→ **BRIEF**:
How many of the lines below hold the word "cupcake"? Answer only with the number.

Top of DATA

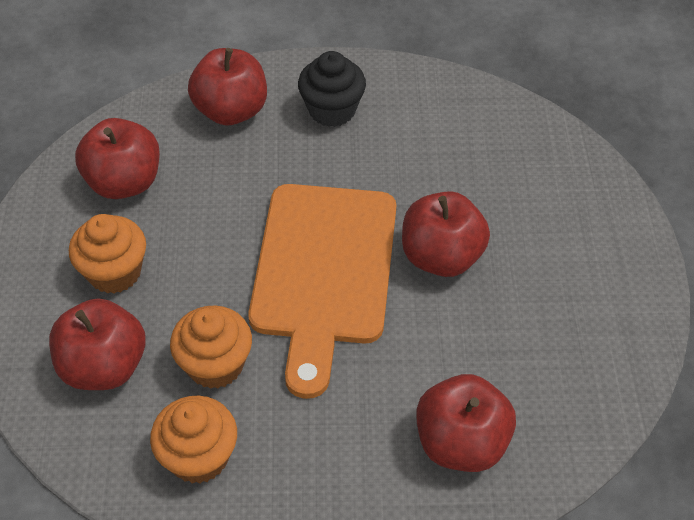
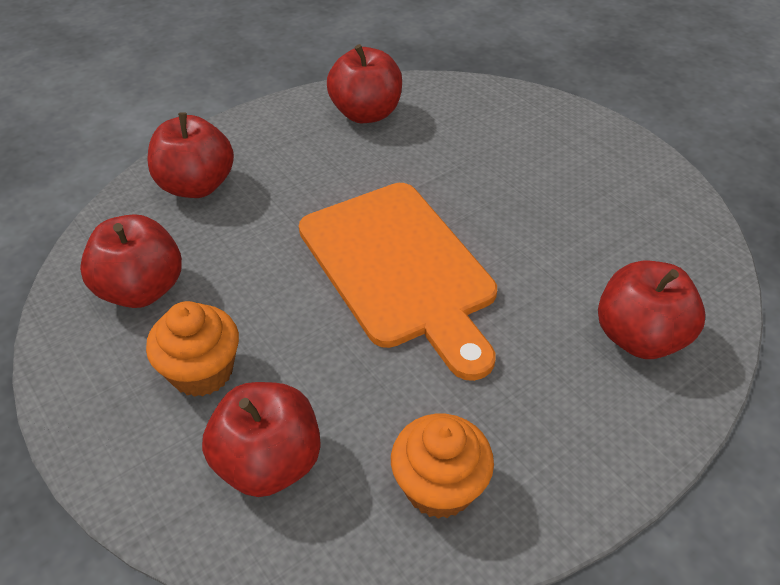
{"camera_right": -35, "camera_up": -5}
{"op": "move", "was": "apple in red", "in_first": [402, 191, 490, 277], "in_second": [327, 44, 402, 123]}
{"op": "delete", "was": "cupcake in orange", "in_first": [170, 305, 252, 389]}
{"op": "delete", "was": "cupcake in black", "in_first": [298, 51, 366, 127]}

Bottom of DATA

→ **WRITTEN ANSWER**:
2